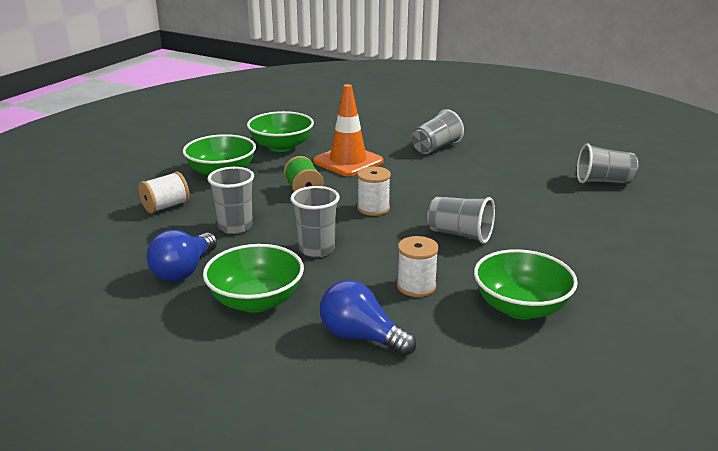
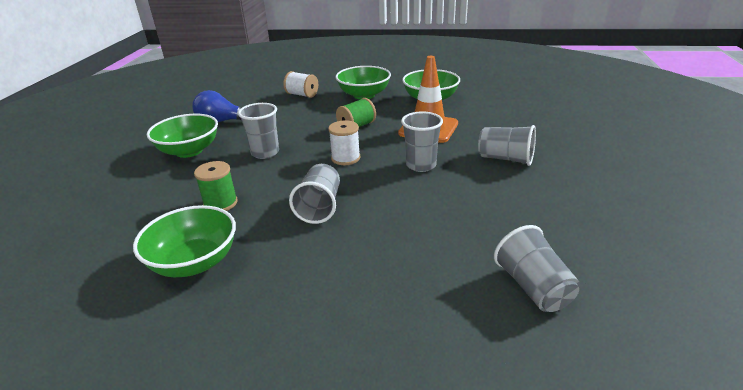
camera: 70 degrees right, 5 degrees up
(235, 227) = (285, 120): grey cup -> grey cup (421, 165)
(361, 337) = (146, 196): blue light bulb -> none
(416, 286) = (220, 203): white spool -> green spool

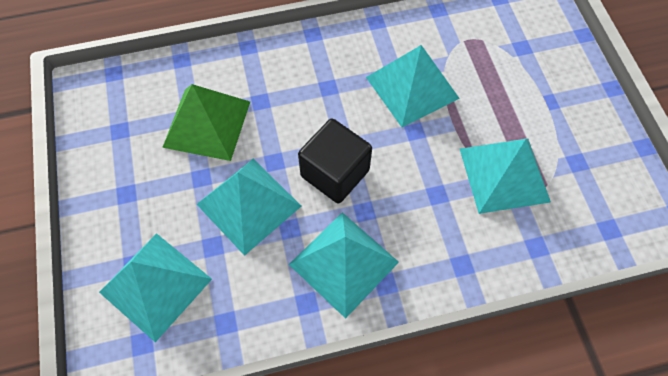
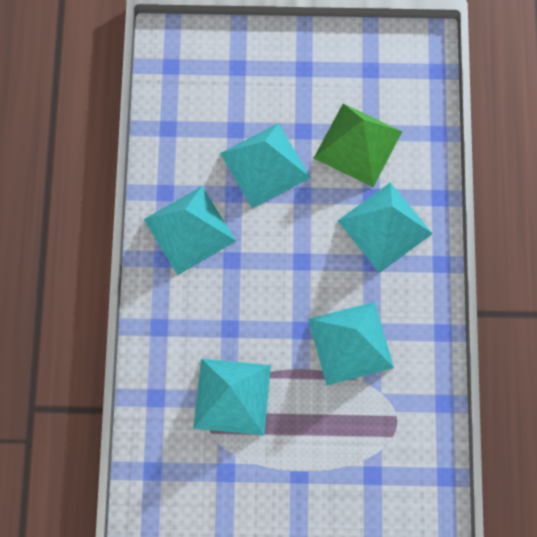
camera: 105 degrees right, 10 degrees up
(155, 285) = (214, 81): turquoise pyramid -> turquoise pyramid (384, 226)
(335, 173) = (276, 244): black cube -> none

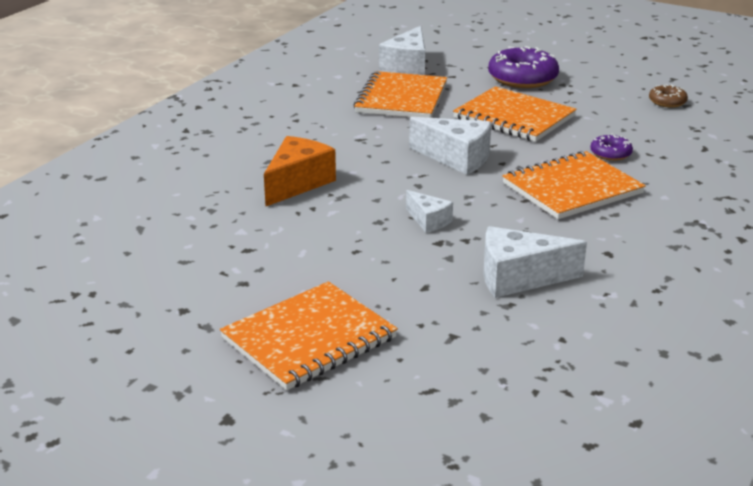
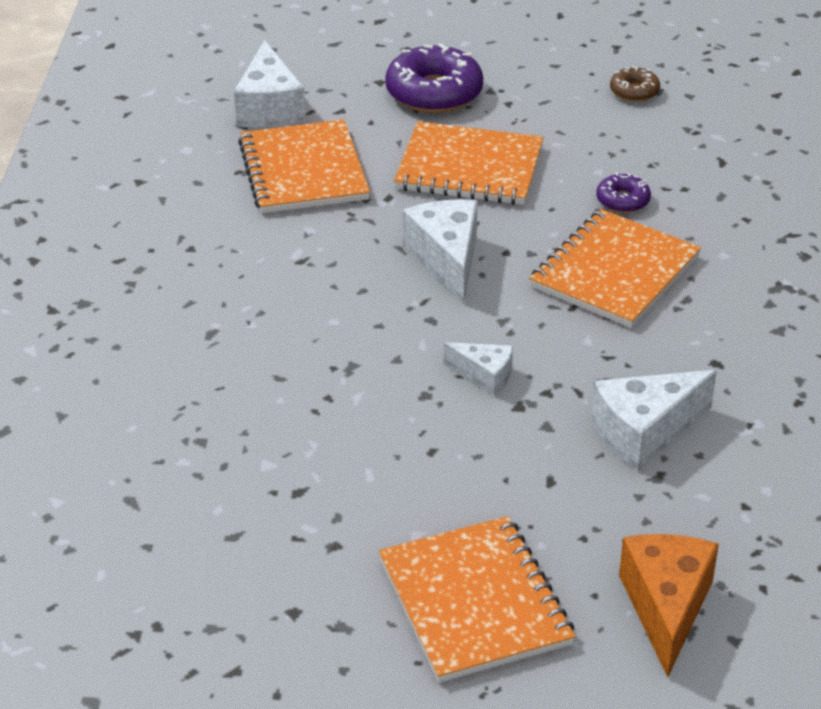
camera: 25 degrees left, 10 degrees up
(297, 183) = (278, 362): orange cheese -> orange cheese (666, 608)
(309, 338) = (475, 602): orange notebook -> orange notebook turned 45 degrees counterclockwise
(456, 158) = (446, 260): white cheese -> white cheese turned 105 degrees counterclockwise

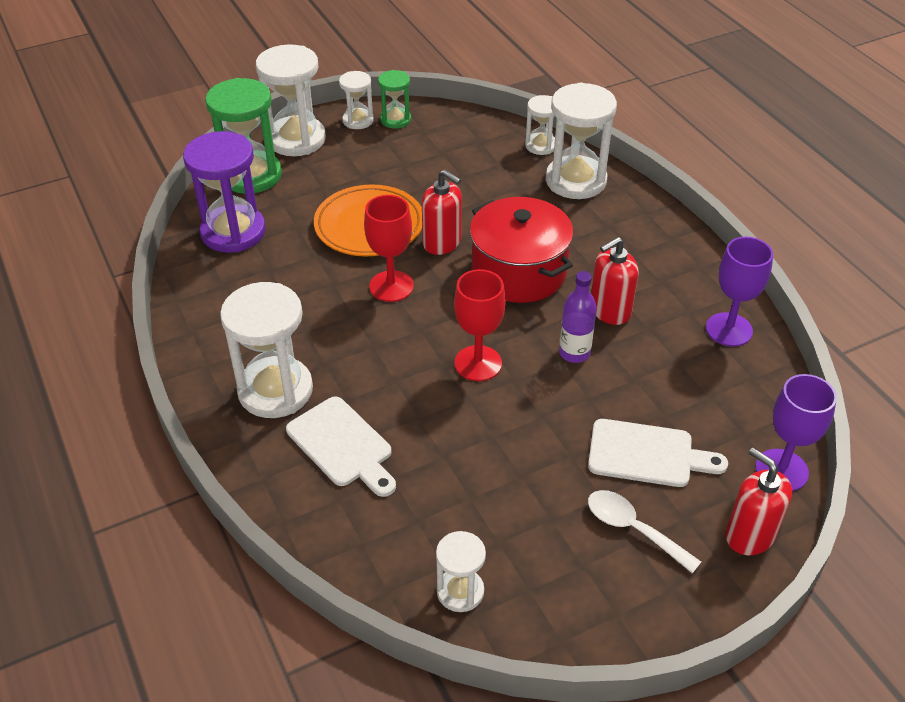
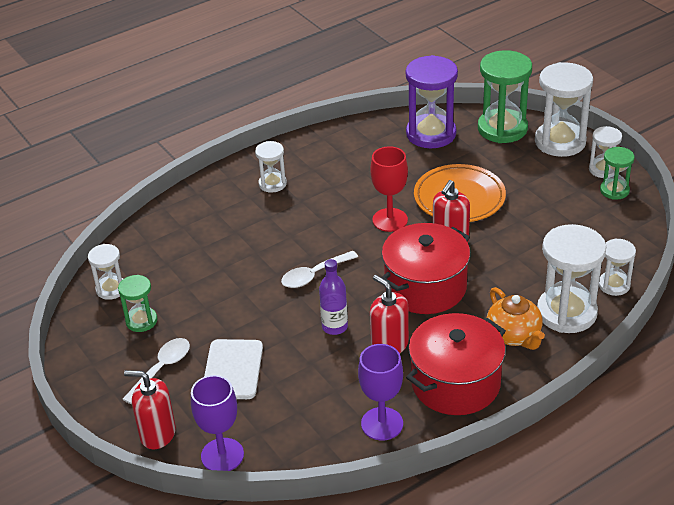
camera: 85 degrees right, 5 degrees down
(275, 390) = (272, 184): white hourglass -> white hourglass, size x0.54
(342, 445) = (227, 221): white cutting board -> none
(478, 363) = (314, 275): red goblet -> white spoon
(536, 552) = (141, 321): none -> green hourglass
(604, 219) = (514, 335): none -> orange teapot
(670, 269) = (455, 383): none -> red pot
(749, 535) = (158, 434): red soap dispenser -> red soap dispenser turned 120 degrees counterclockwise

### Work order
Word for word, reproduce each line from the one with "(235, 227) = (285, 120): grey" through the last line of the material above, both included, and drop the pictures.

### Exercise answer
(235, 227) = (285, 120): grey cup -> grey cup (421, 165)
(361, 337) = (146, 196): blue light bulb -> none
(416, 286) = (220, 203): white spool -> green spool

camera: 105 degrees right, 10 degrees up
(155, 285) = (214, 81): turquoise pyramid -> turquoise pyramid (384, 226)
(335, 173) = (276, 244): black cube -> none

camera: 25 degrees left, 10 degrees up
(297, 183) = (278, 362): orange cheese -> orange cheese (666, 608)
(309, 338) = (475, 602): orange notebook -> orange notebook turned 45 degrees counterclockwise
(456, 158) = (446, 260): white cheese -> white cheese turned 105 degrees counterclockwise

camera: 85 degrees right, 5 degrees down
(275, 390) = (272, 184): white hourglass -> white hourglass, size x0.54
(342, 445) = (227, 221): white cutting board -> none
(478, 363) = (314, 275): red goblet -> white spoon
(536, 552) = (141, 321): none -> green hourglass
(604, 219) = (514, 335): none -> orange teapot
(670, 269) = (455, 383): none -> red pot
(749, 535) = (158, 434): red soap dispenser -> red soap dispenser turned 120 degrees counterclockwise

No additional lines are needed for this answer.